*** Data shown

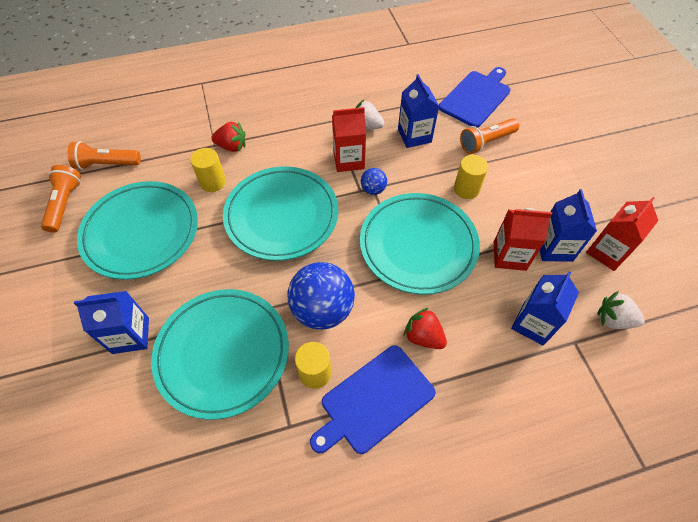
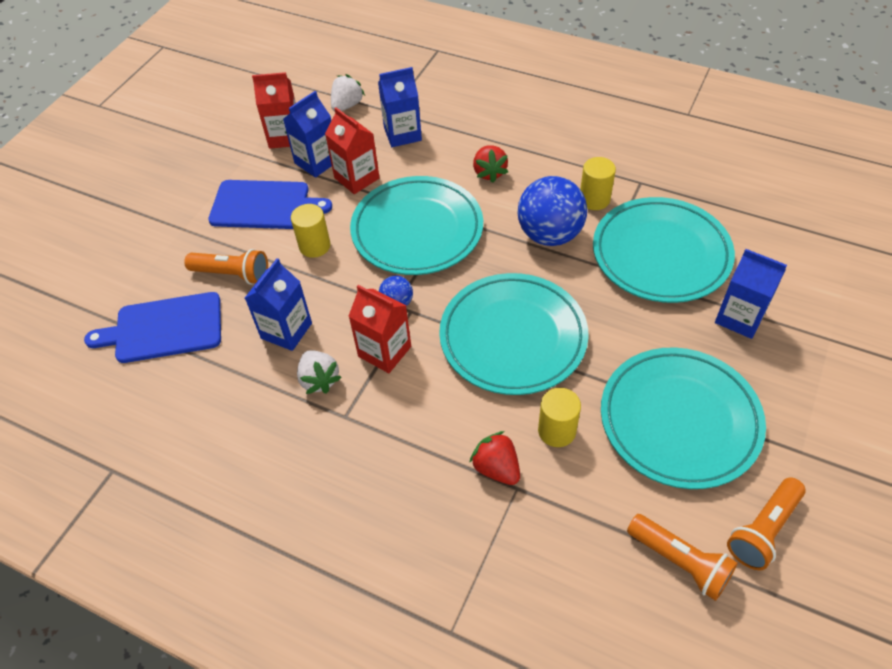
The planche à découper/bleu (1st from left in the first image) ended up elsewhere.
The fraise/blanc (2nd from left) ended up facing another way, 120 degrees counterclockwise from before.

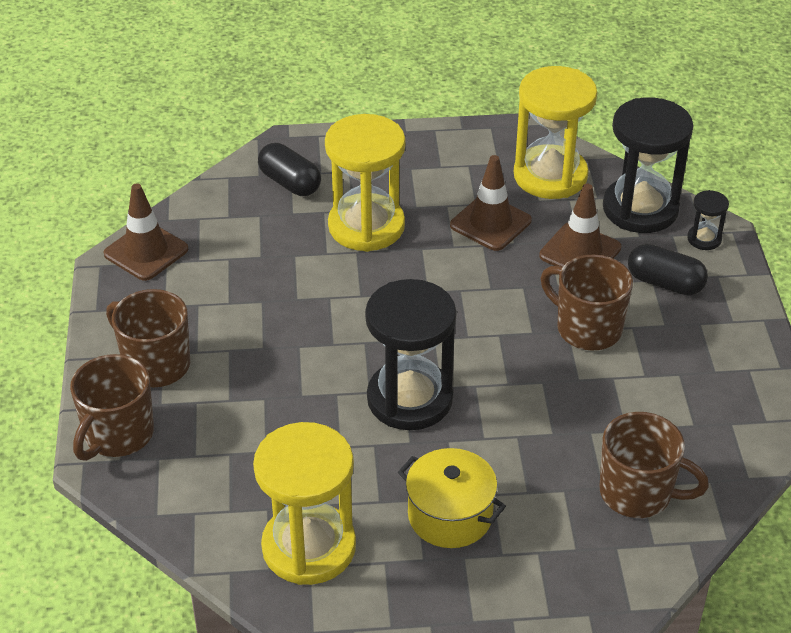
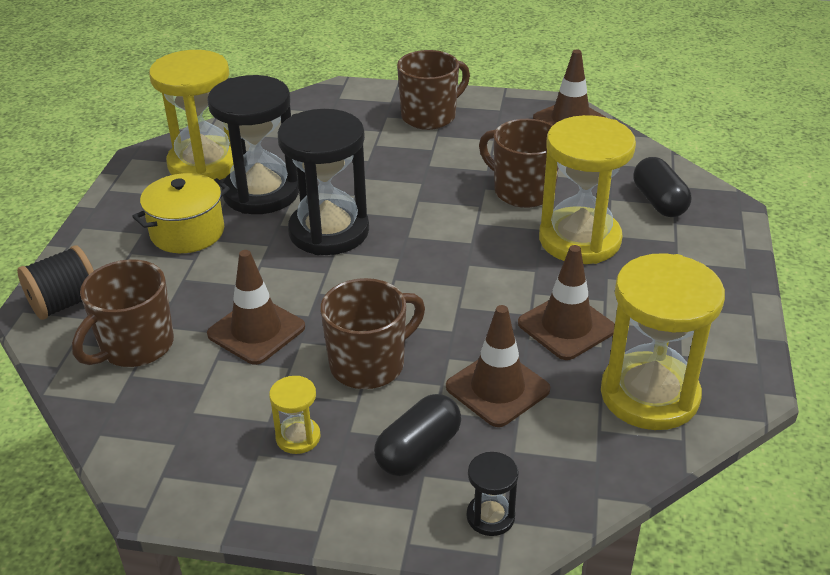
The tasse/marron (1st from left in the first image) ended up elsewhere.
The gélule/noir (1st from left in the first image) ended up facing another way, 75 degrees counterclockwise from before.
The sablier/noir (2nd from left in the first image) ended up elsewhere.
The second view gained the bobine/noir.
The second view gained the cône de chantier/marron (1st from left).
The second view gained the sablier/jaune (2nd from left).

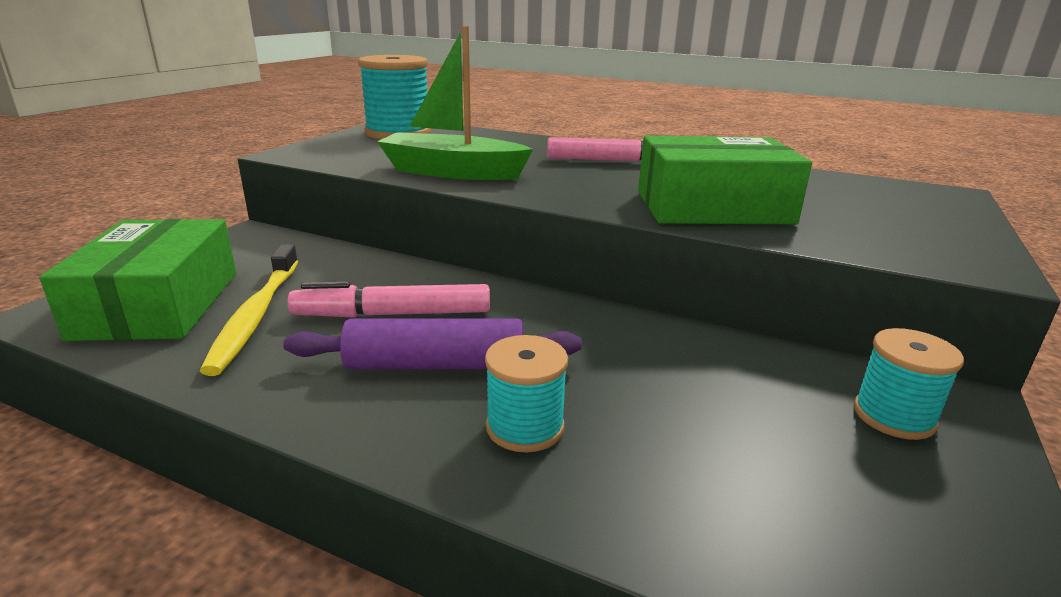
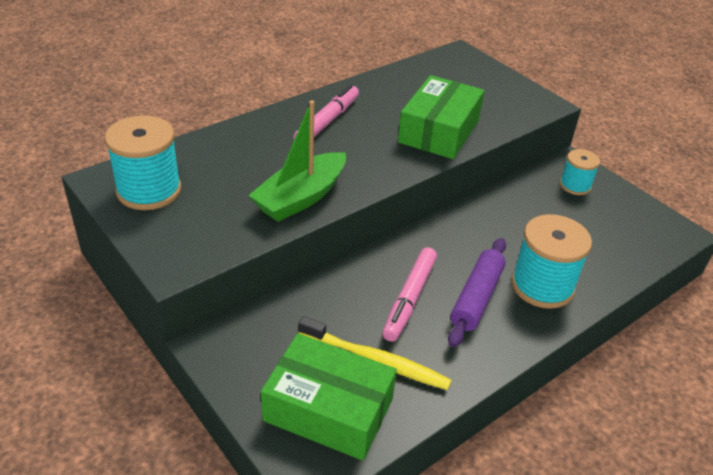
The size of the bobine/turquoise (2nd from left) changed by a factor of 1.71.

******

What this task involves:
When a line of the records holds the word "before", copy that line.

Answer for this exercise:
The fraise/blanc (2nd from left) ended up facing another way, 120 degrees counterclockwise from before.
The gélule/noir (1st from left in the first image) ended up facing another way, 75 degrees counterclockwise from before.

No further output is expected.